**WHAT YOU NEED TO DO:** Write out each record exactly and skip every image.

**SOURCE DATA:**

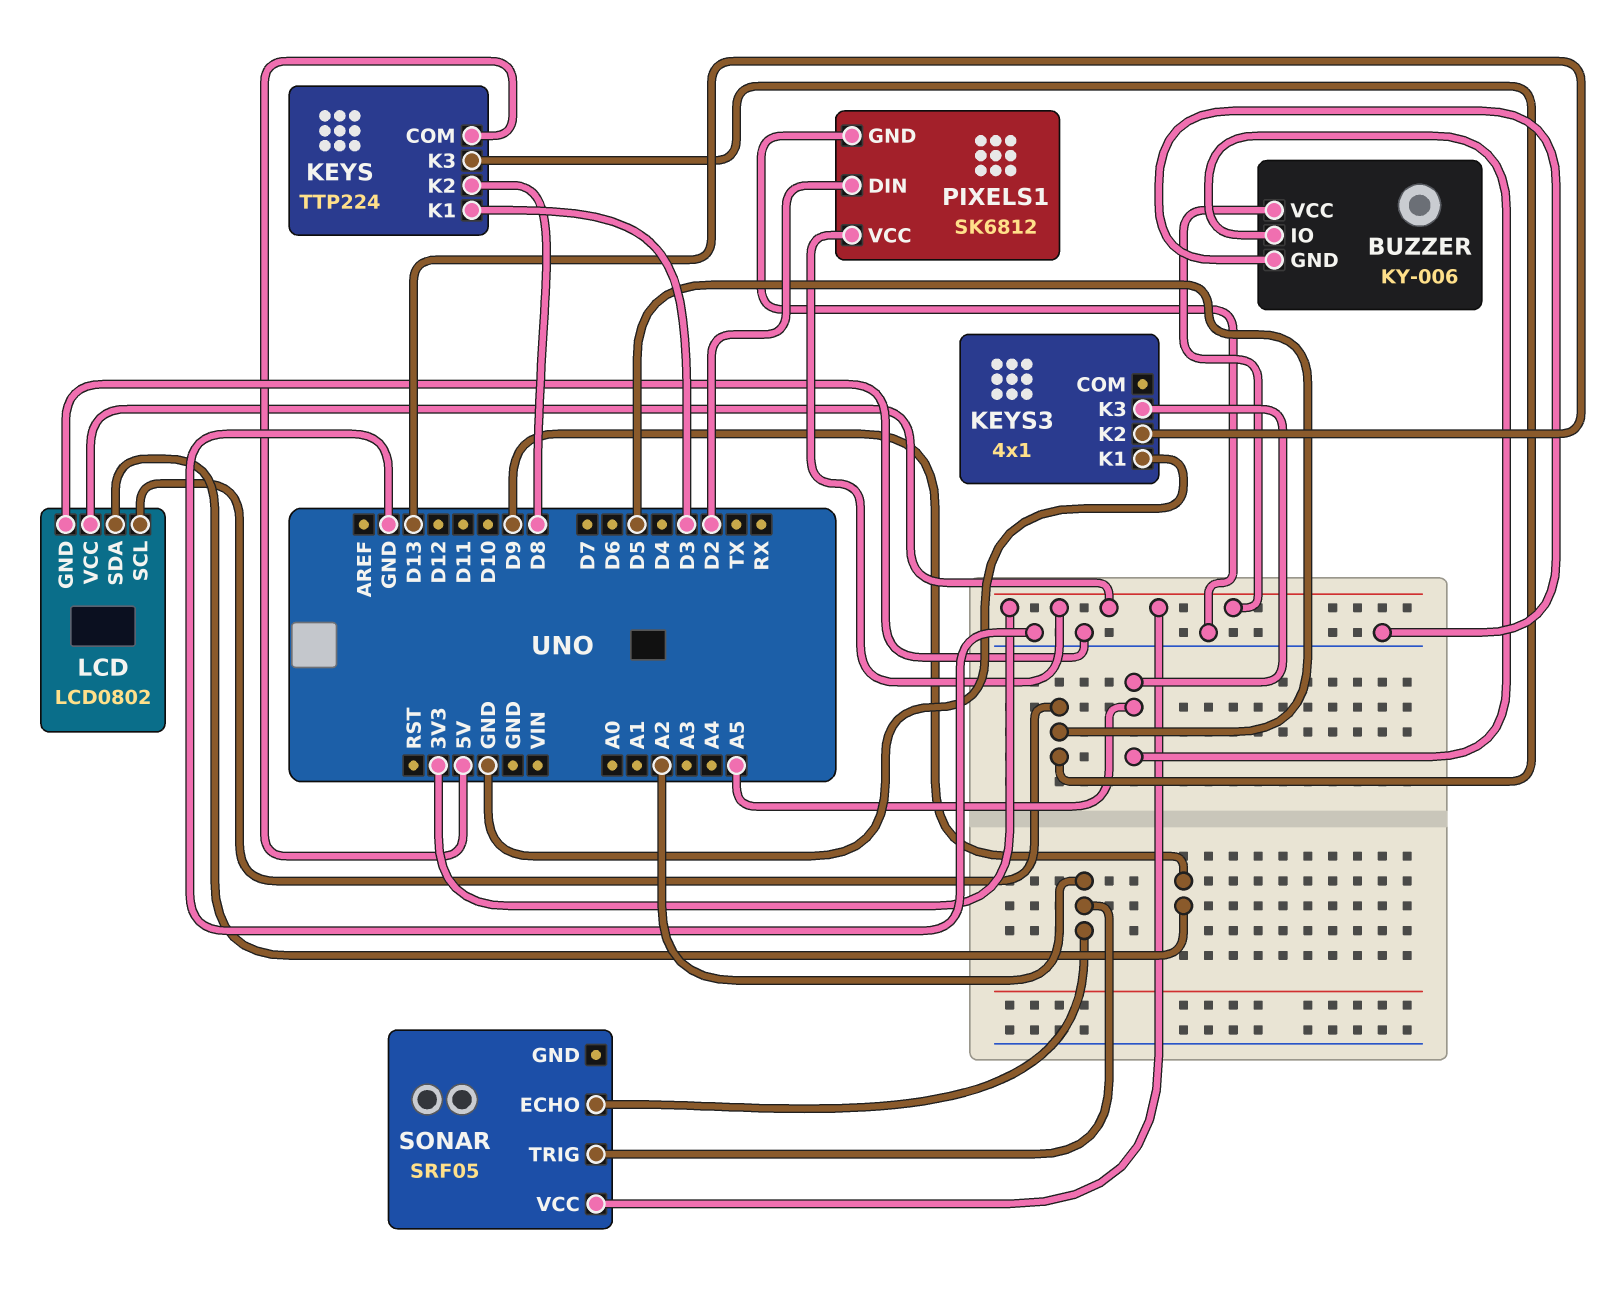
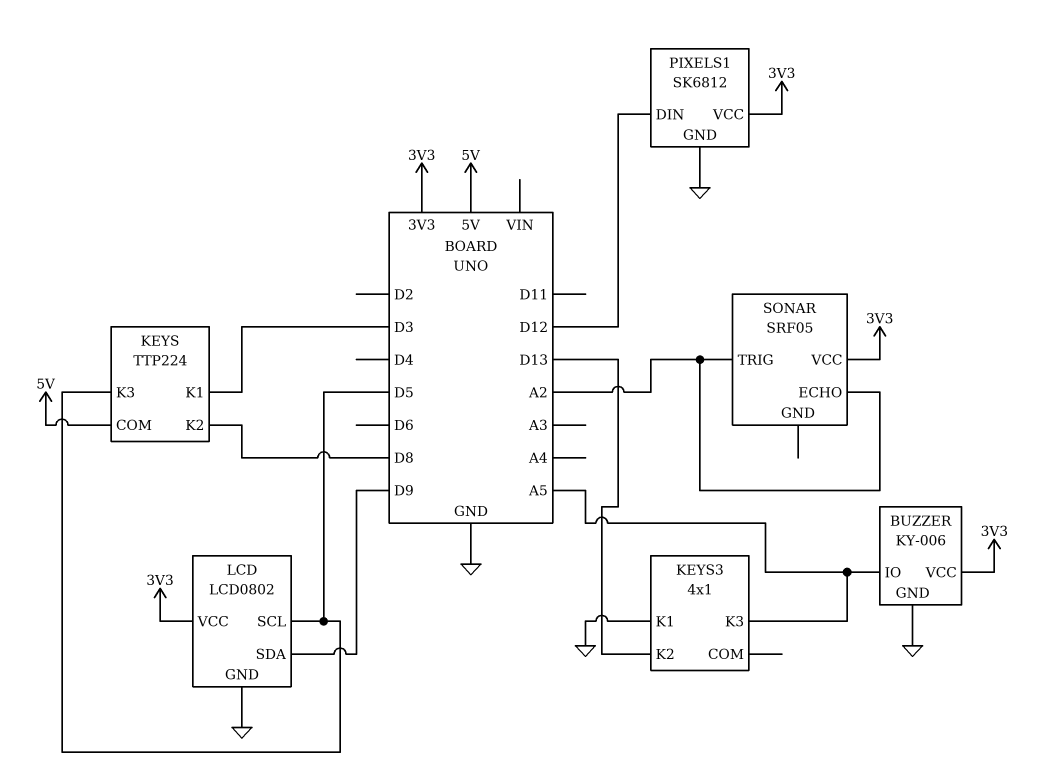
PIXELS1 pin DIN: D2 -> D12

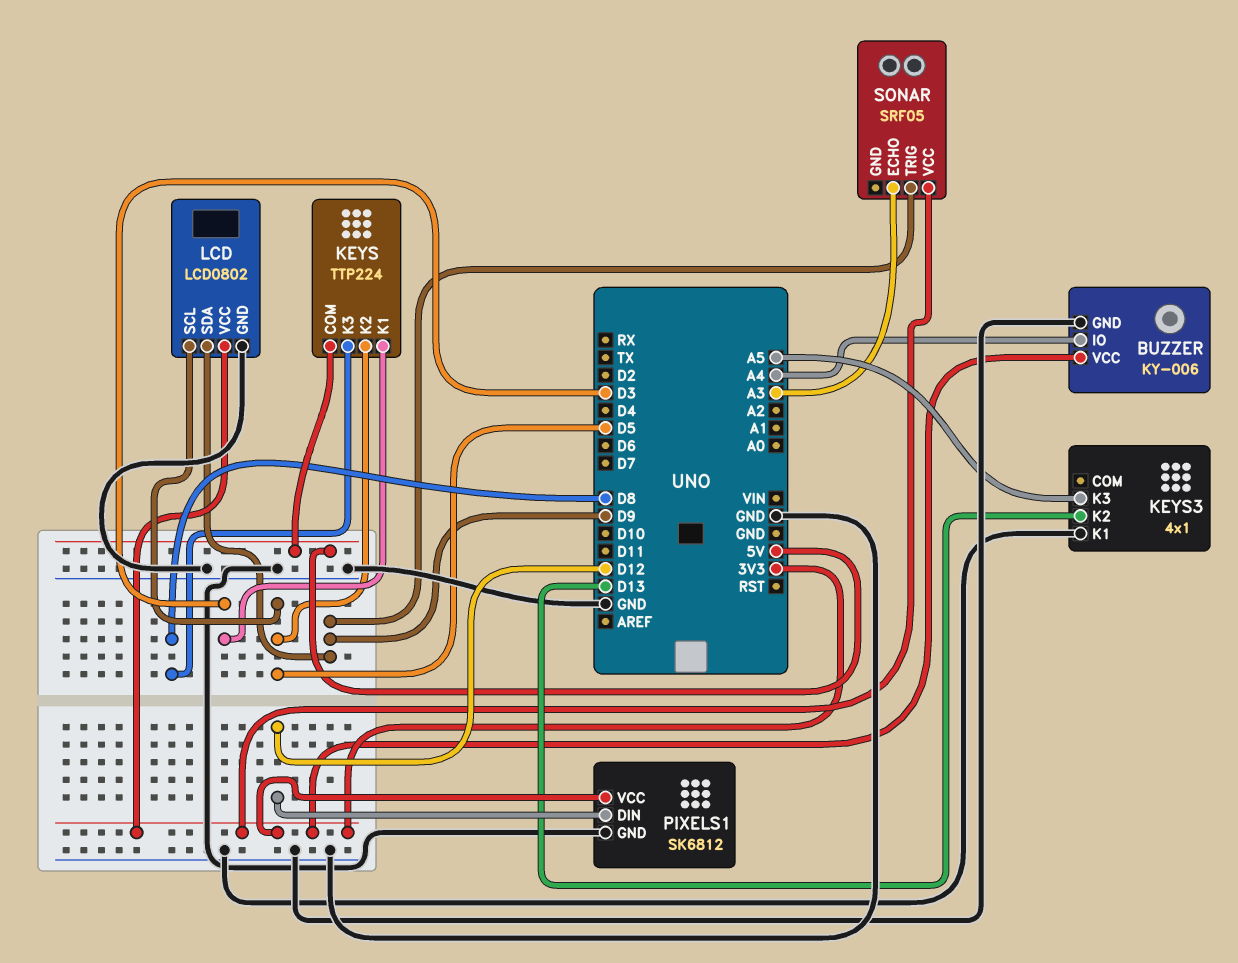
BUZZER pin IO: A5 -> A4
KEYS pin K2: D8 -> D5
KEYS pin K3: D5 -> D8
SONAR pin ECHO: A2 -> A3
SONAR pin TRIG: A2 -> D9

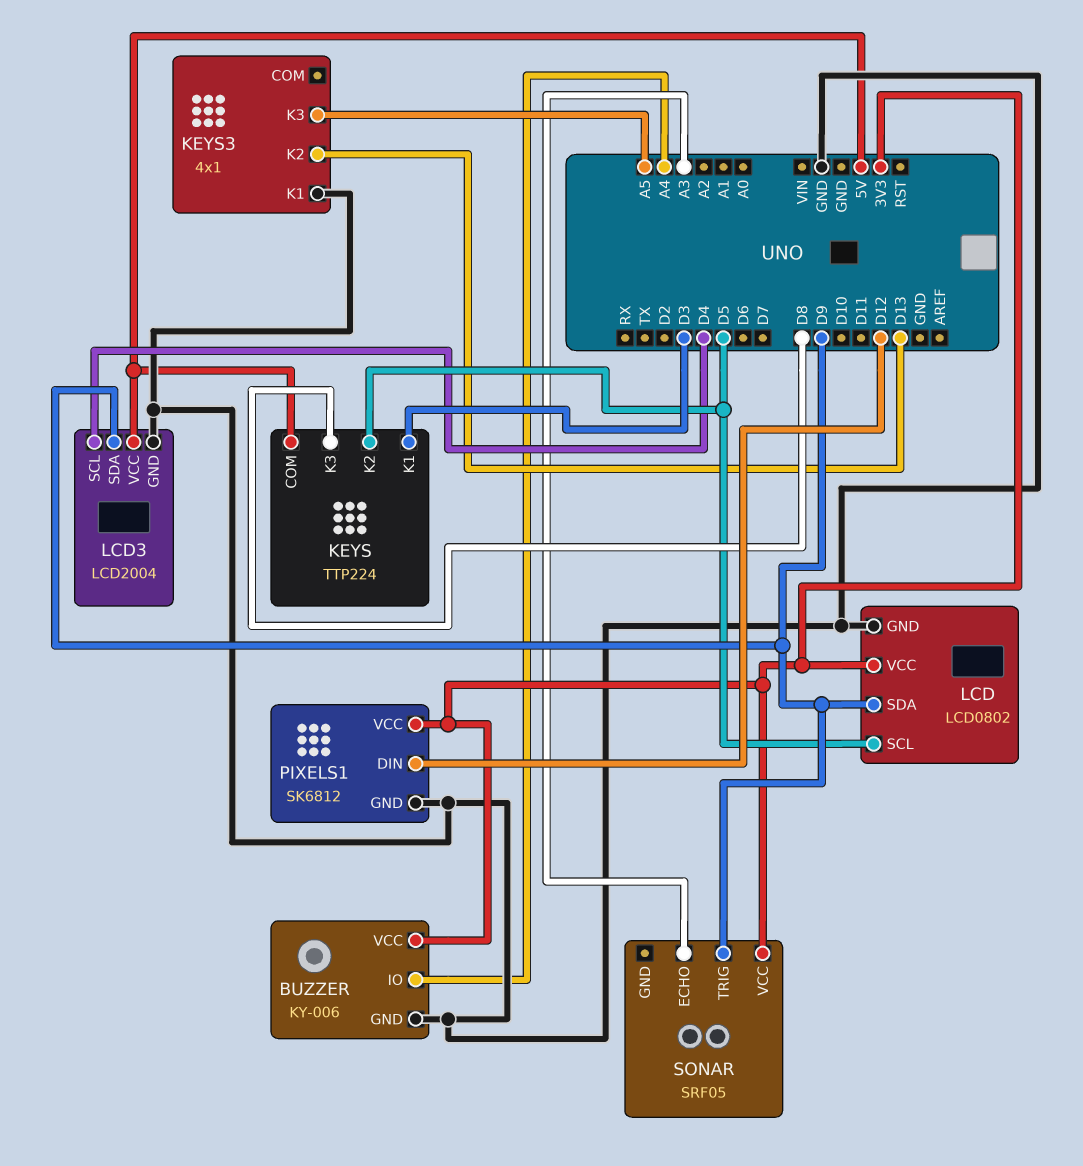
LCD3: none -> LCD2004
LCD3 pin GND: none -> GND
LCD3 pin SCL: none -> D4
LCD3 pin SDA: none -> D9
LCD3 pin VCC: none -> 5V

**FINISHED TASK:**
PIXELS1 pin DIN: D2 -> D12

BUZZER pin IO: A5 -> A4
KEYS pin K2: D8 -> D5
KEYS pin K3: D5 -> D8
SONAR pin ECHO: A2 -> A3
SONAR pin TRIG: A2 -> D9

LCD3: none -> LCD2004
LCD3 pin GND: none -> GND
LCD3 pin SCL: none -> D4
LCD3 pin SDA: none -> D9
LCD3 pin VCC: none -> 5V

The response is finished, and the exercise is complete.